How to complete this task: A faithful copy is required. Print each line of the data exactly and omit the pictures.

Stored data:
....

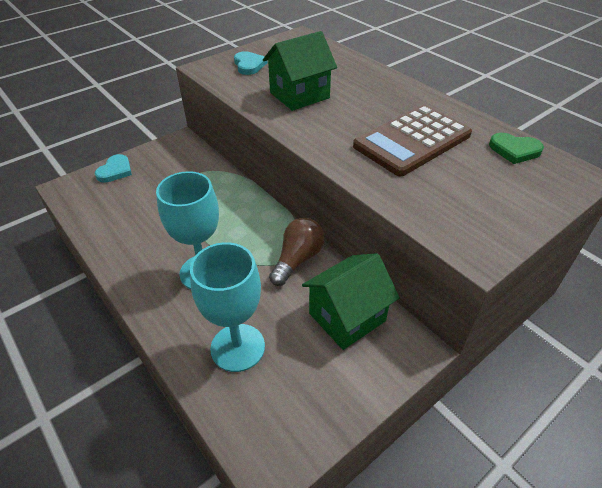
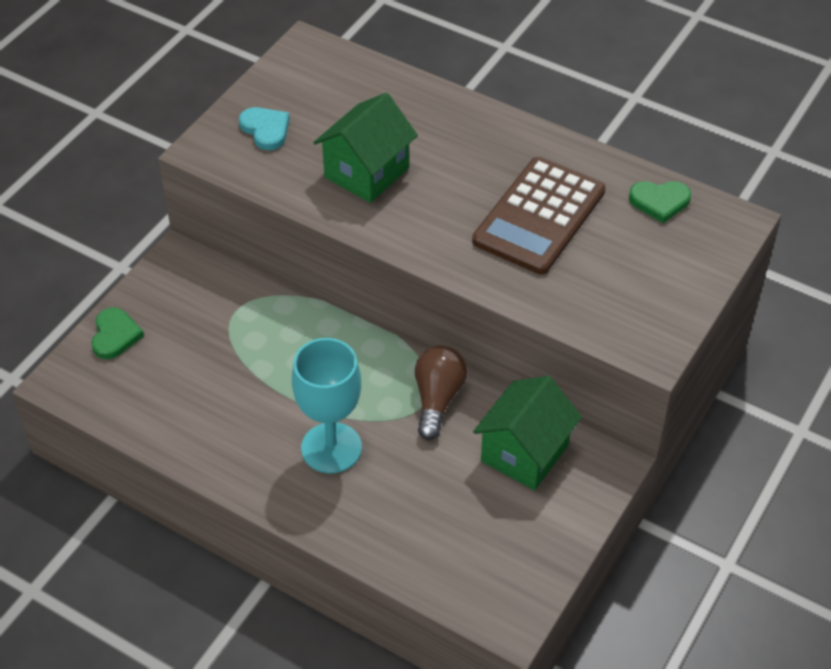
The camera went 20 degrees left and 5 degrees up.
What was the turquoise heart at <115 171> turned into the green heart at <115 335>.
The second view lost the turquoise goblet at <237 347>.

....

Task solution:
The camera went 20 degrees left and 5 degrees up.
What was the turquoise heart at <115 171> turned into the green heart at <115 335>.
The second view lost the turquoise goblet at <237 347>.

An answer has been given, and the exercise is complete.